→ **Task directions**:
Reproduce, without alteration, every line of the data; exclude the images.

Data extracted from a collection
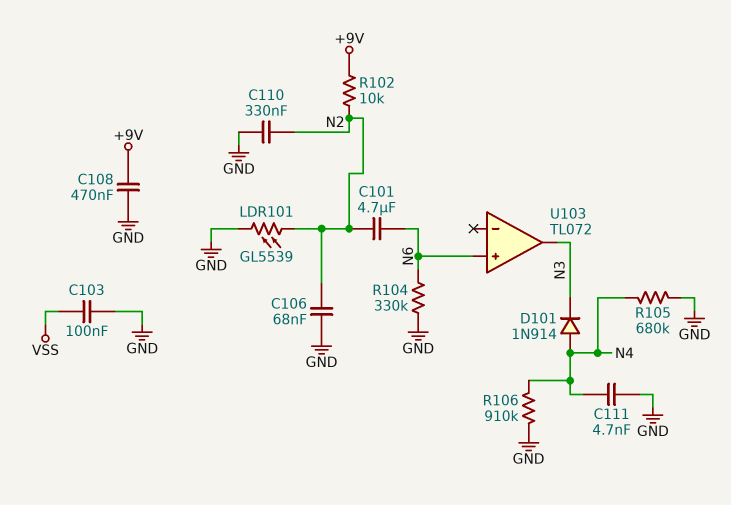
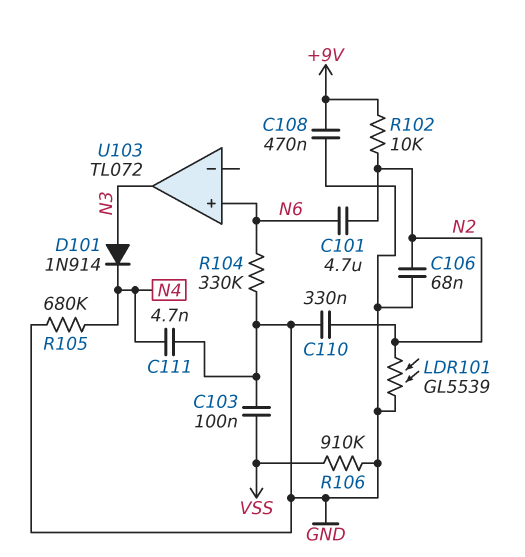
D101: diode 1N914 (A N4, K N3) -> diode 1N914 (A N3, K N4)
R106: 910k (GND, N4) -> 910k (GND, VSS)

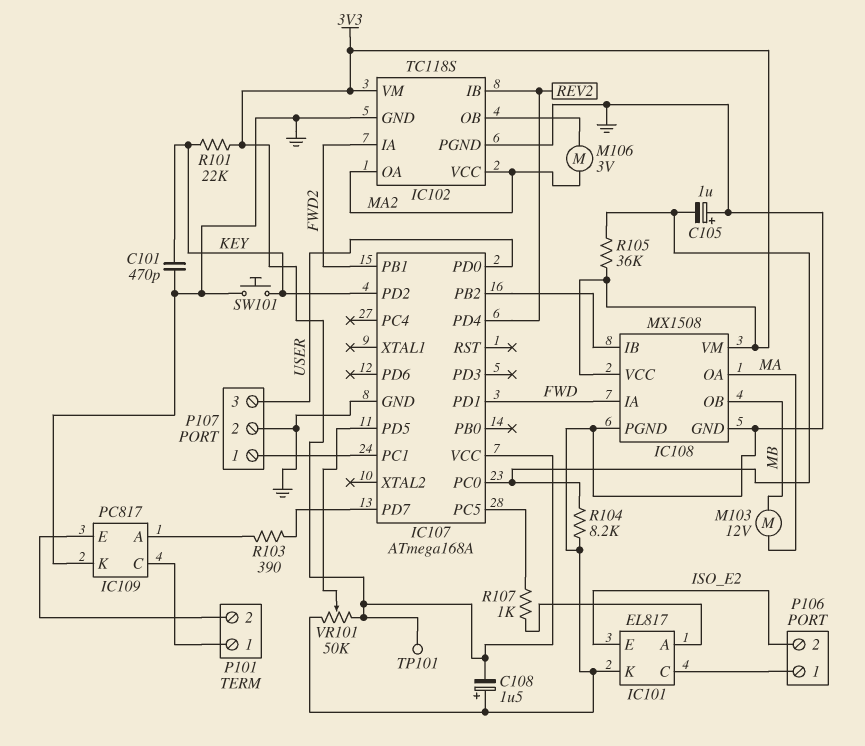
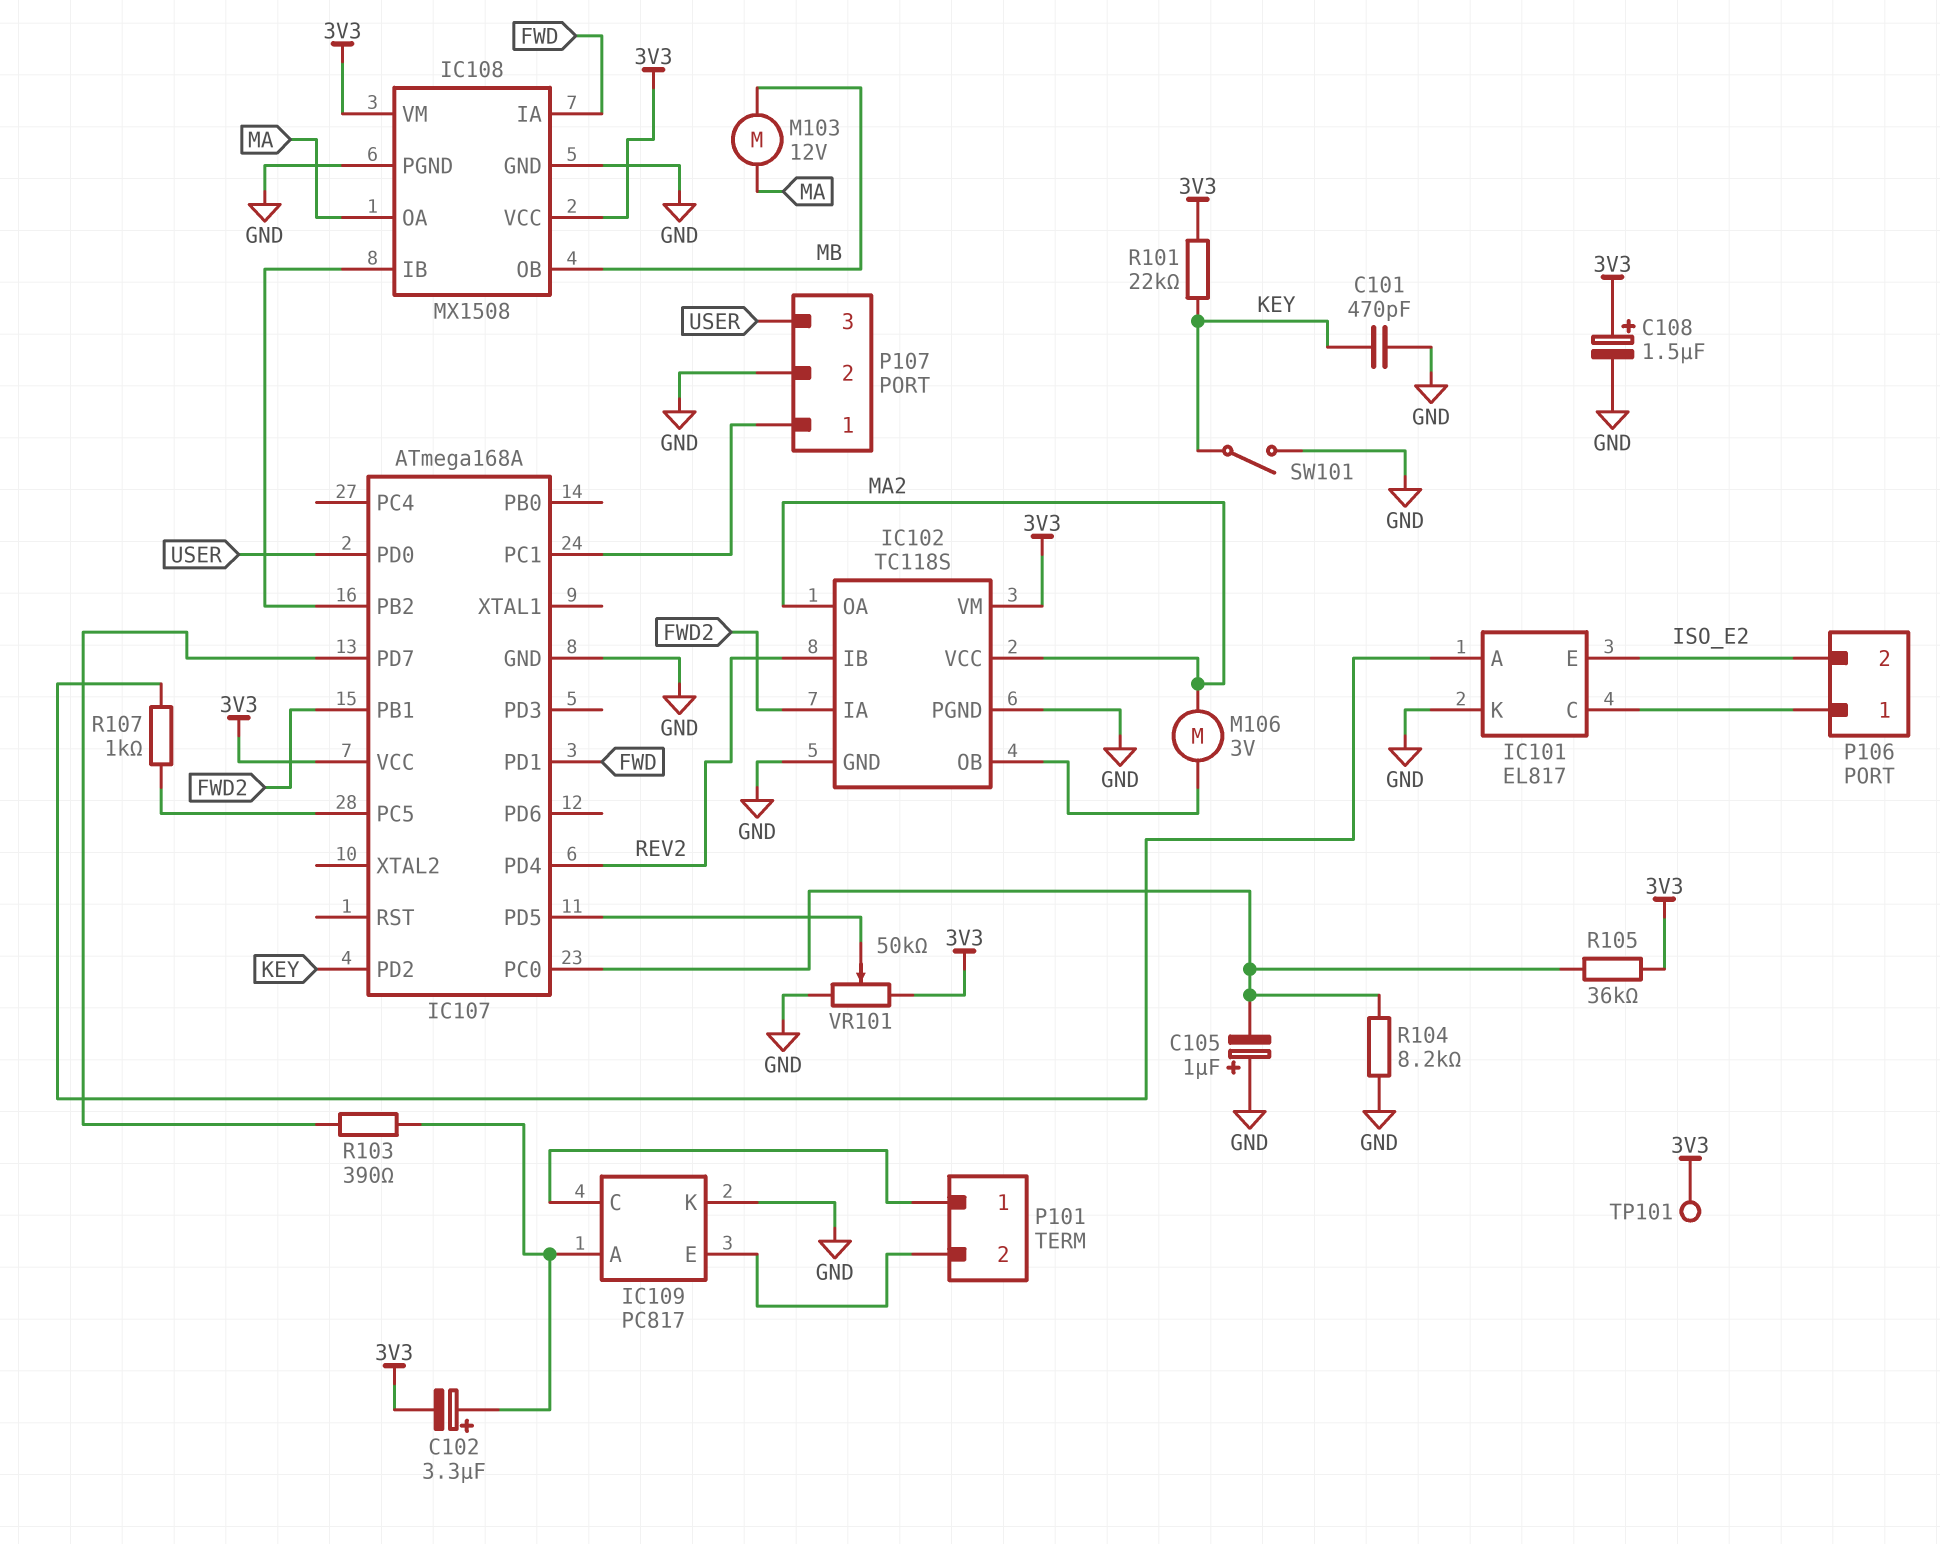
C102: none -> 3.3uF (plus IC109/A, minus 3V3)
C108: 1.5uF (plus GND, minus 3V3) -> 1.5uF (plus 3V3, minus GND)
SW101: button (GND, KEY) -> switch (GND, KEY)

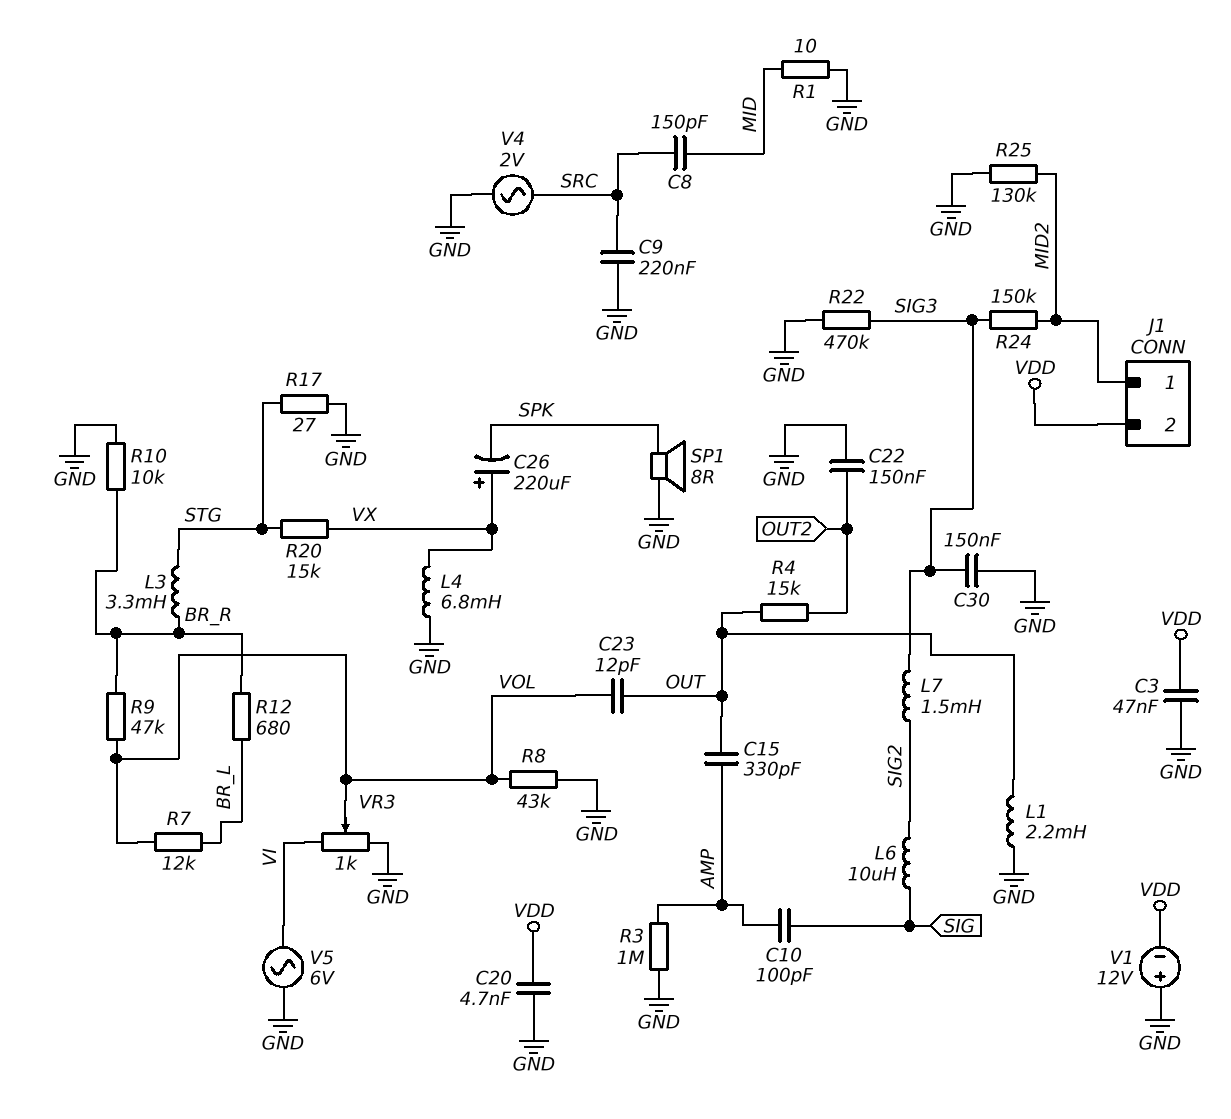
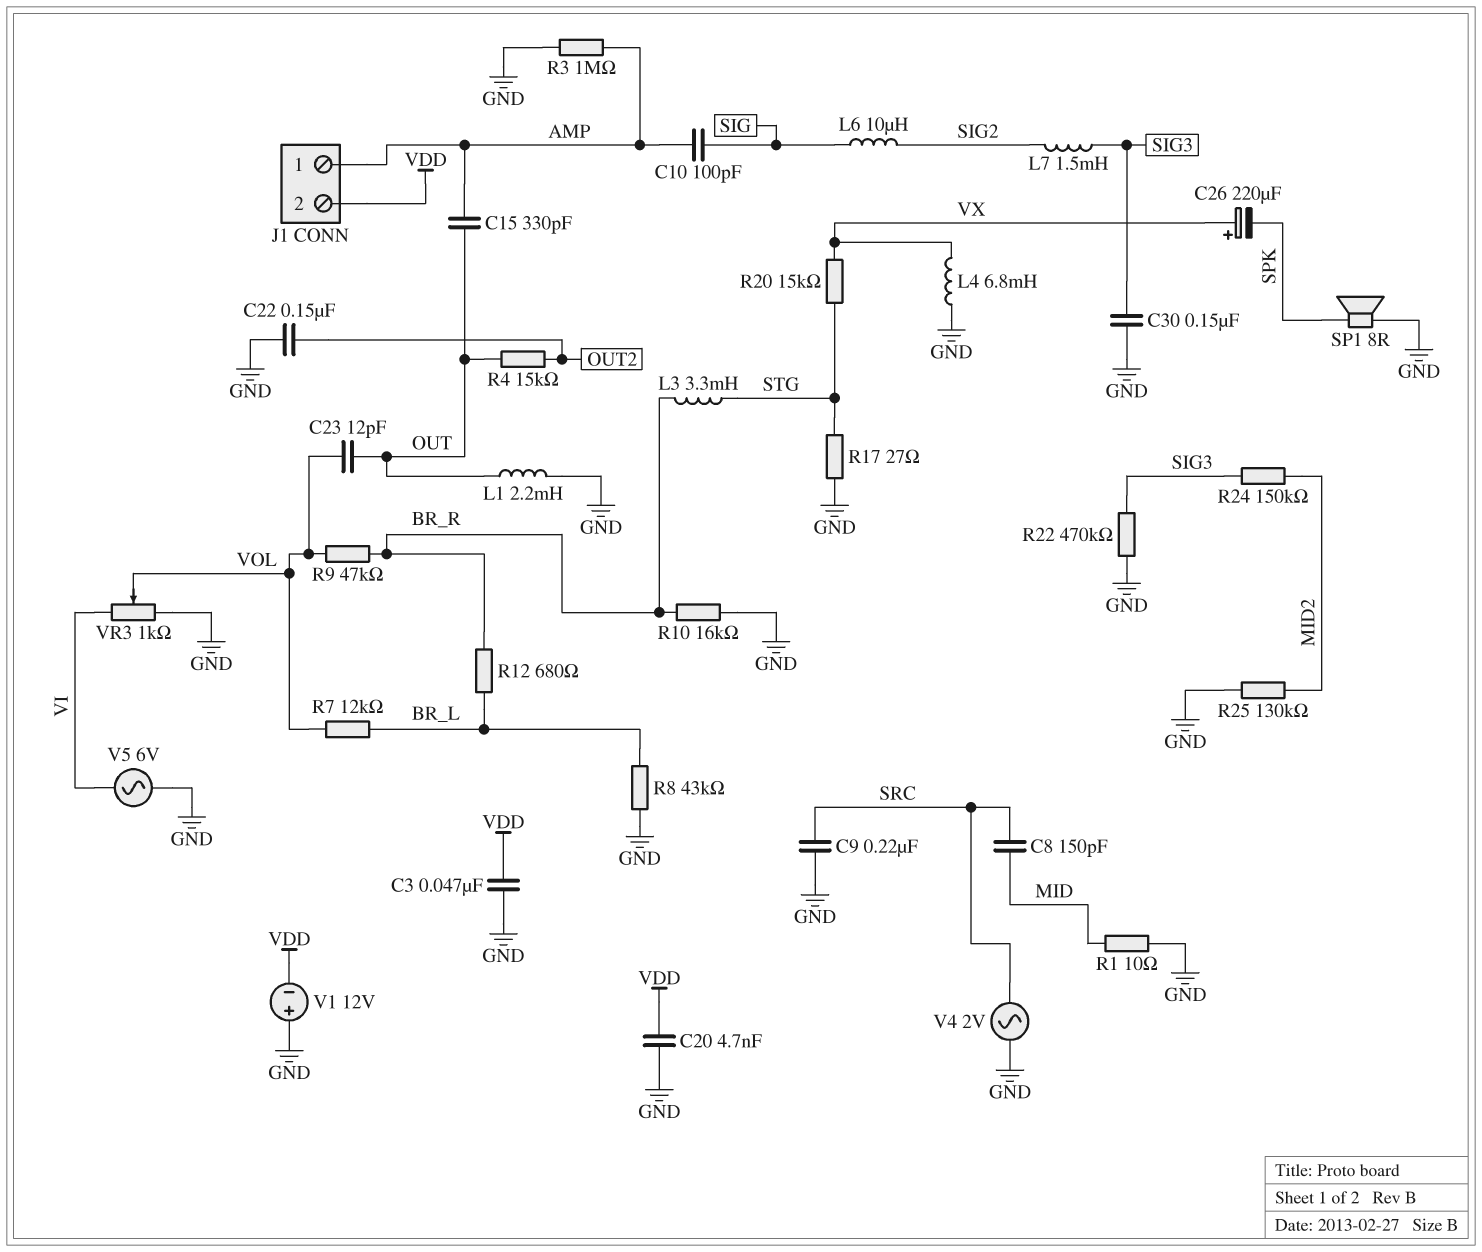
J1 pin 1: MID2 -> AMP
R8: 43k (GND, VOL) -> 43k (BR_L, GND)
R10: 10k (BR_R, GND) -> 16k (BR_R, GND)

→ **Written response**:
D101: diode 1N914 (A N4, K N3) -> diode 1N914 (A N3, K N4)
R106: 910k (GND, N4) -> 910k (GND, VSS)

C102: none -> 3.3uF (plus IC109/A, minus 3V3)
C108: 1.5uF (plus GND, minus 3V3) -> 1.5uF (plus 3V3, minus GND)
SW101: button (GND, KEY) -> switch (GND, KEY)

J1 pin 1: MID2 -> AMP
R8: 43k (GND, VOL) -> 43k (BR_L, GND)
R10: 10k (BR_R, GND) -> 16k (BR_R, GND)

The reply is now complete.